「3: 06:56 -> 07:20」を含む行から「Sofia: 12:21 -> 12:45」を含む行までを、両端の行も含めて一字一句違えずに繰り返してください。

[データ一覧]
---+---
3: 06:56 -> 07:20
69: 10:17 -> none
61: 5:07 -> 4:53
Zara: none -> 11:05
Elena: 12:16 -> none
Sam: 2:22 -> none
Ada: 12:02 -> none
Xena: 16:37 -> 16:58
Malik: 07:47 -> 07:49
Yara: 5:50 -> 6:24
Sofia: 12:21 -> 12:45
---+---
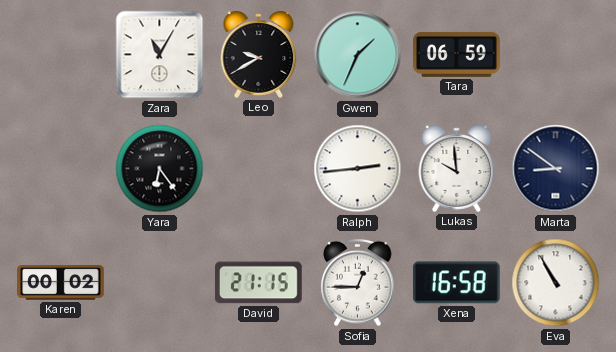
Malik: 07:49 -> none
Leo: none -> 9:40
---+---
[回答全文]
3: 06:56 -> 07:20
69: 10:17 -> none
61: 5:07 -> 4:53
Zara: none -> 11:05
Elena: 12:16 -> none
Sam: 2:22 -> none
Ada: 12:02 -> none
Xena: 16:37 -> 16:58
Malik: 07:47 -> 07:49
Yara: 5:50 -> 6:24
Sofia: 12:21 -> 12:45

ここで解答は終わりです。